Data items

______

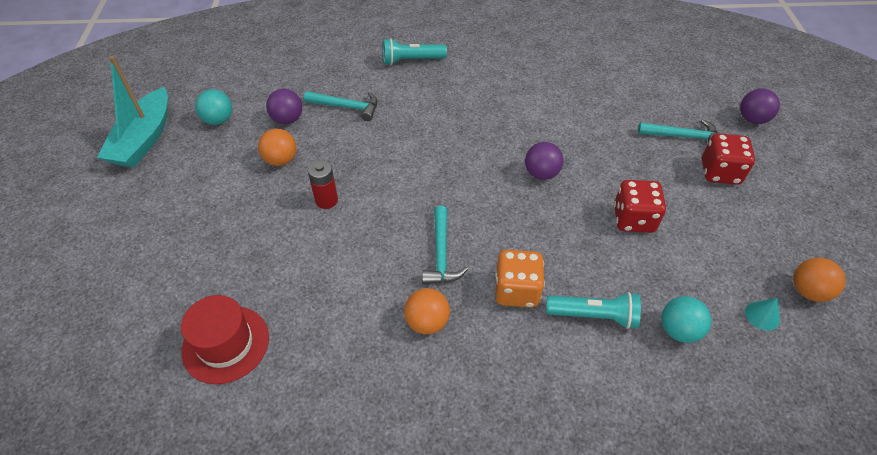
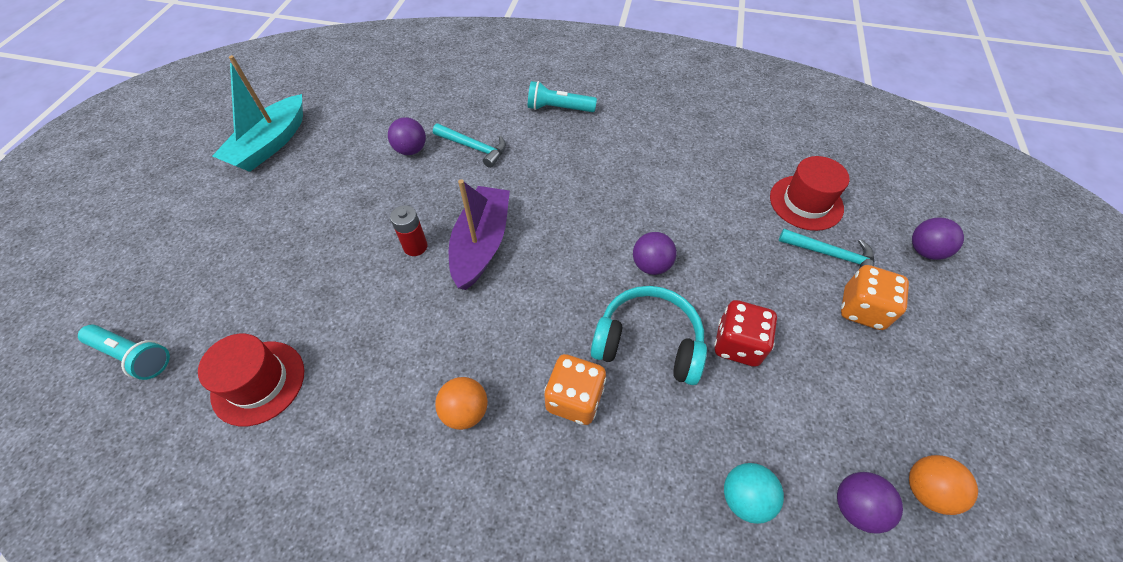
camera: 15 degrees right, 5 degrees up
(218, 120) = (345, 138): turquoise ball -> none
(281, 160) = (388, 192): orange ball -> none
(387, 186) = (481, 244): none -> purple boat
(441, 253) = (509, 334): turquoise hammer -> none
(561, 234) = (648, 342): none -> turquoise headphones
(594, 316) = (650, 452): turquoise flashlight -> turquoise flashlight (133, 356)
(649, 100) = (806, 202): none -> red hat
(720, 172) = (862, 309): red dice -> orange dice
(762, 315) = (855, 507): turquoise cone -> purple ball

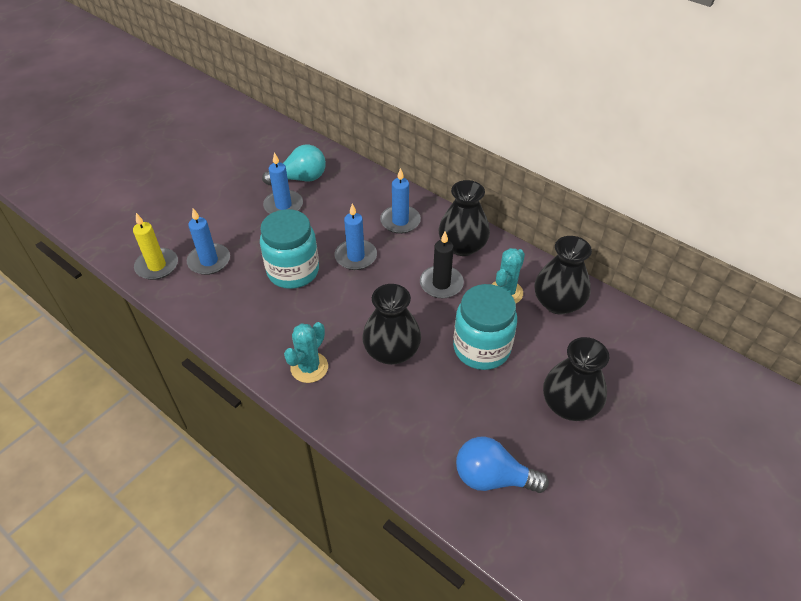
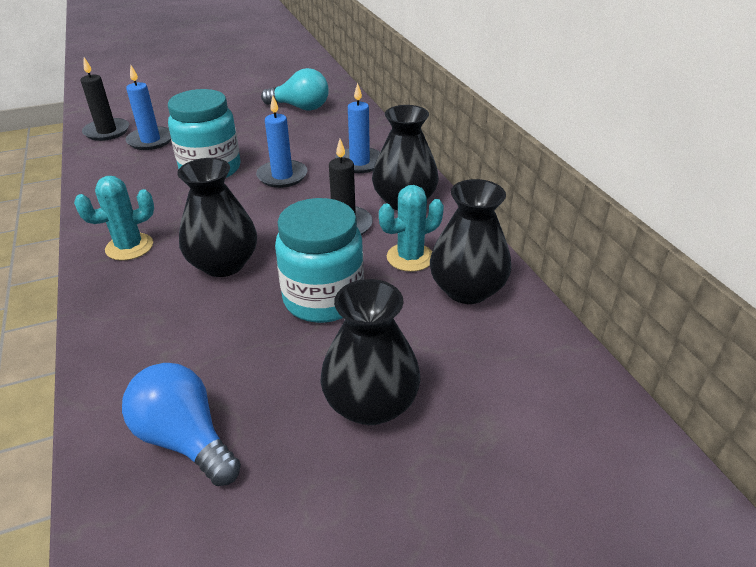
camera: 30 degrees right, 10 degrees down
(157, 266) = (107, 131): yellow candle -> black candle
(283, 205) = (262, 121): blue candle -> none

______

■ WHAT THIS TASK INVOLVES
Read through the entries above and copy each line that has the string "ball" in it.

■ YOUR SOLUTION
(218, 120) = (345, 138): turquoise ball -> none
(281, 160) = (388, 192): orange ball -> none
(762, 315) = (855, 507): turquoise cone -> purple ball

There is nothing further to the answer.